Object position data:
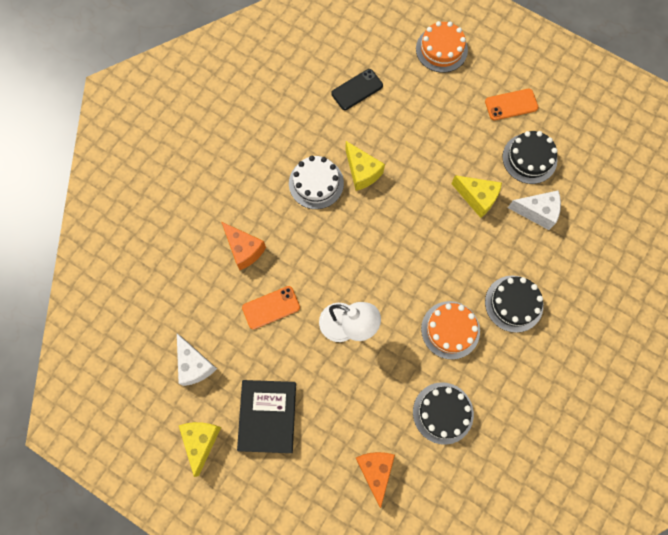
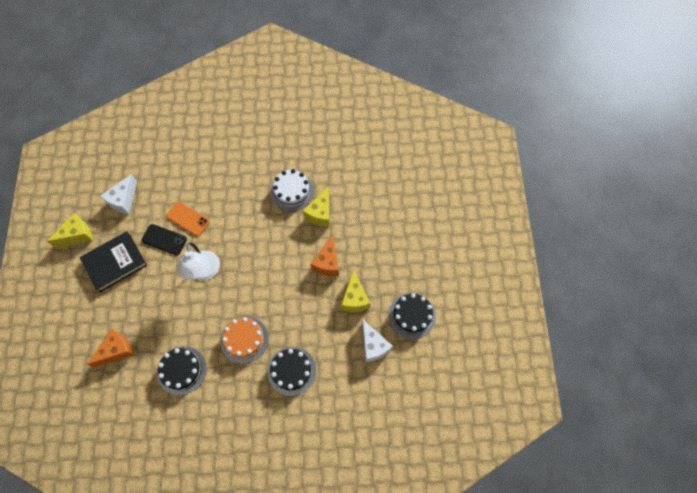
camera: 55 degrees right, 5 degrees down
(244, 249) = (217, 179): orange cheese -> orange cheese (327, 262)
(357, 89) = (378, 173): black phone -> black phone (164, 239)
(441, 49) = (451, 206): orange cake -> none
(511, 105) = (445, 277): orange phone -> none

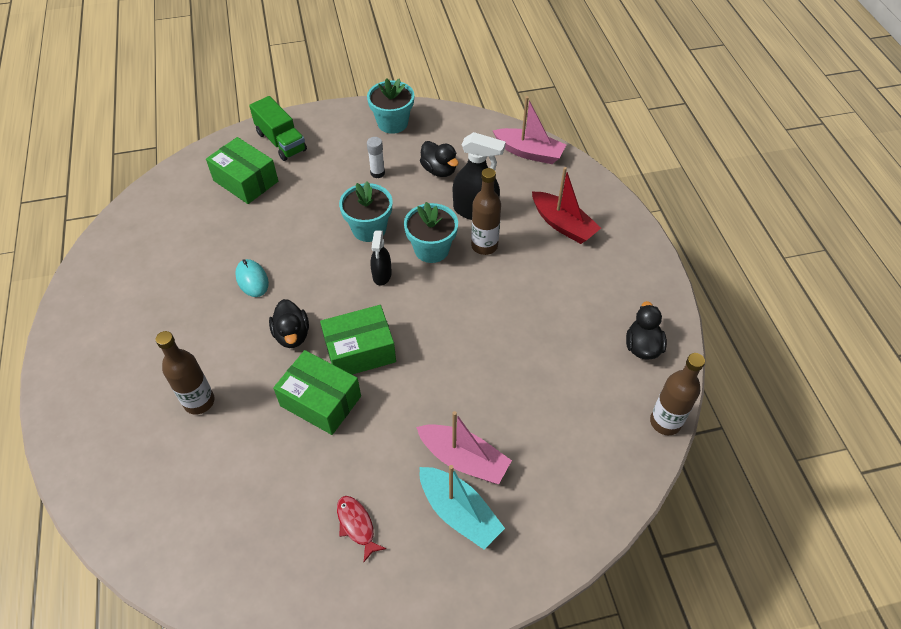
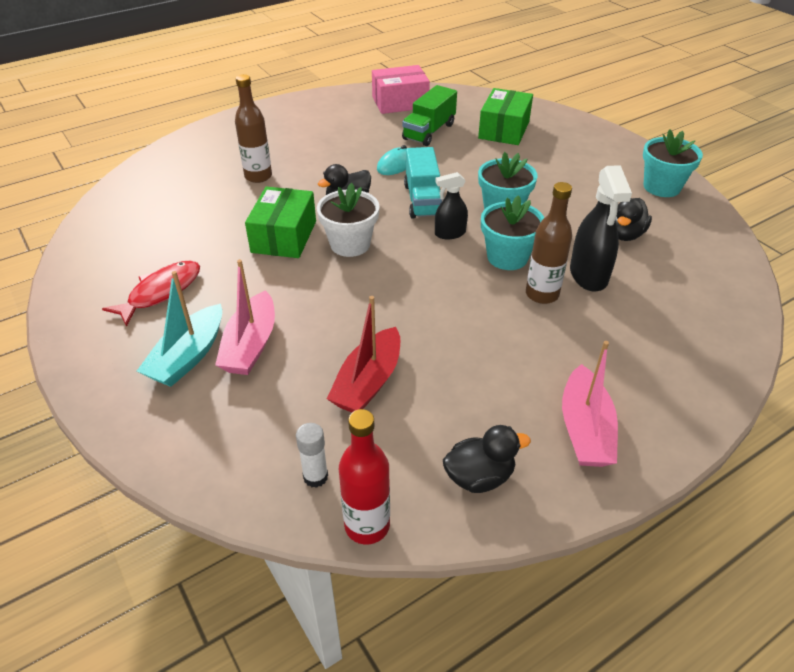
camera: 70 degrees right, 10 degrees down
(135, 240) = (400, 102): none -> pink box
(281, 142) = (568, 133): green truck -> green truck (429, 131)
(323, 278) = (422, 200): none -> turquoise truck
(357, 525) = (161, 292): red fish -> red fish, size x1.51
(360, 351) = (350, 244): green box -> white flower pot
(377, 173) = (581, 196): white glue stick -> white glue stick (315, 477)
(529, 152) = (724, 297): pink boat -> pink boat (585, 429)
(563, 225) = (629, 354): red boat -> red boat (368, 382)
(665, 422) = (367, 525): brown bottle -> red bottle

Exercise directions: From the line containing "(357, 89) = (378, 173): black" down to the end of the data above, reproduce each line exactly; no pictures.

Exercise result:
(357, 89) = (378, 173): black phone -> black phone (164, 239)
(441, 49) = (451, 206): orange cake -> none
(511, 105) = (445, 277): orange phone -> none

camera: 70 degrees right, 10 degrees down
(135, 240) = (400, 102): none -> pink box
(281, 142) = (568, 133): green truck -> green truck (429, 131)
(323, 278) = (422, 200): none -> turquoise truck
(357, 525) = (161, 292): red fish -> red fish, size x1.51
(360, 351) = (350, 244): green box -> white flower pot
(377, 173) = (581, 196): white glue stick -> white glue stick (315, 477)
(529, 152) = (724, 297): pink boat -> pink boat (585, 429)
(563, 225) = (629, 354): red boat -> red boat (368, 382)
(665, 422) = (367, 525): brown bottle -> red bottle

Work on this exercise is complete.